** Recorded information follows **

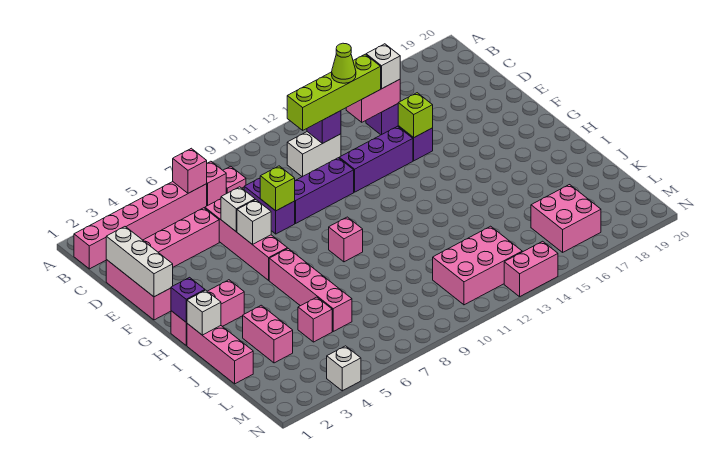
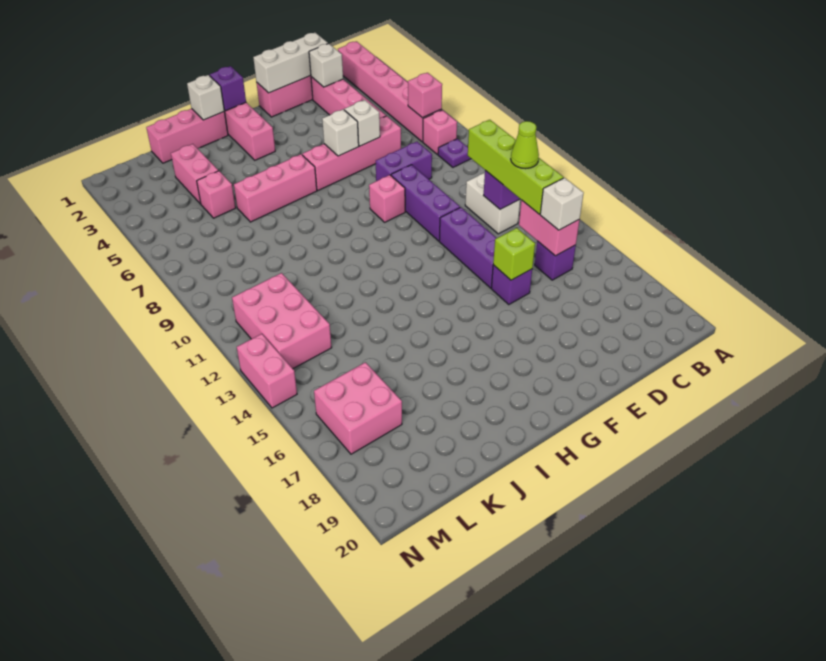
pink 1x1 plate [223,166,246,194] -> purple 1x1 plate [438,139,471,167]
lime 1x1 brick [260,166,295,211] -> none
pink 1x4 brick [269,248,352,331] -> pink 1x3 brick [234,154,317,222]
pink 1x1 brick [329,217,363,262] -> pink 1x1 brick moved to [369,175,405,222]
pink 1x2 brick [243,305,293,363] -> pink 1x2 brick turned to [171,144,218,204]
white 1x1 brick [327,346,361,391] -> white 1x1 brick moved to [309,44,343,87]

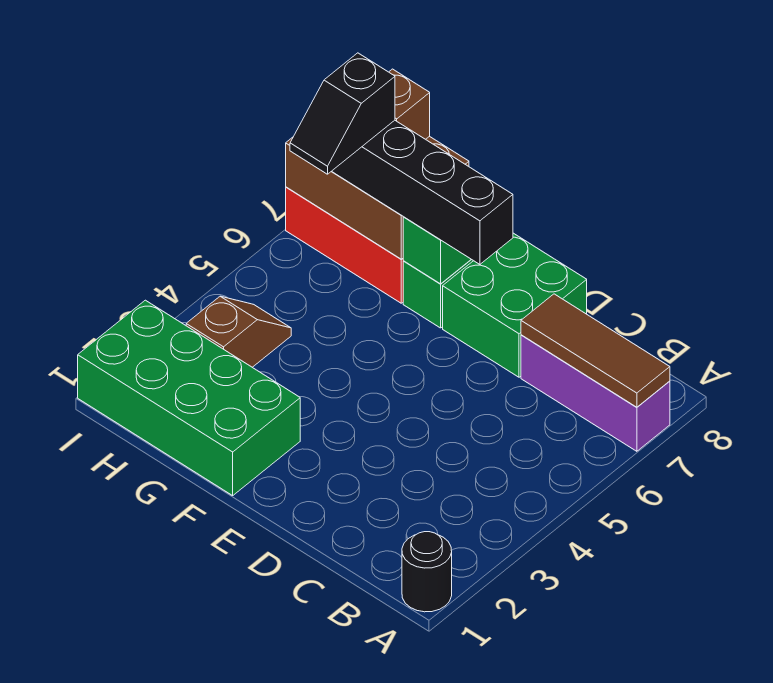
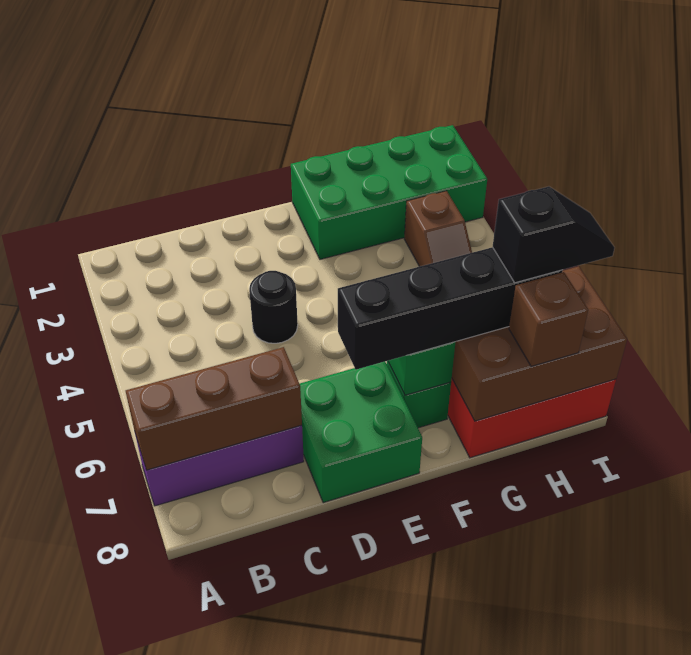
black 1x1 round brick [402,532,452,612] -> black 1x1 round brick moved to [249,271,298,343]
brown 1x3 tile [521,294,670,407] -> brown 1x3 brick [126,347,302,470]
black 1x2 slope [290,53,395,174] -> black 1x2 slope turned to [493,186,615,283]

** End of Recorded information **

When you copy the entries, keep every word exactly as it stands and drop any pictures.

— Answer to this task —
pink 1x1 plate [223,166,246,194] -> purple 1x1 plate [438,139,471,167]
lime 1x1 brick [260,166,295,211] -> none
pink 1x4 brick [269,248,352,331] -> pink 1x3 brick [234,154,317,222]
pink 1x1 brick [329,217,363,262] -> pink 1x1 brick moved to [369,175,405,222]
pink 1x2 brick [243,305,293,363] -> pink 1x2 brick turned to [171,144,218,204]
white 1x1 brick [327,346,361,391] -> white 1x1 brick moved to [309,44,343,87]

black 1x1 round brick [402,532,452,612] -> black 1x1 round brick moved to [249,271,298,343]
brown 1x3 tile [521,294,670,407] -> brown 1x3 brick [126,347,302,470]
black 1x2 slope [290,53,395,174] -> black 1x2 slope turned to [493,186,615,283]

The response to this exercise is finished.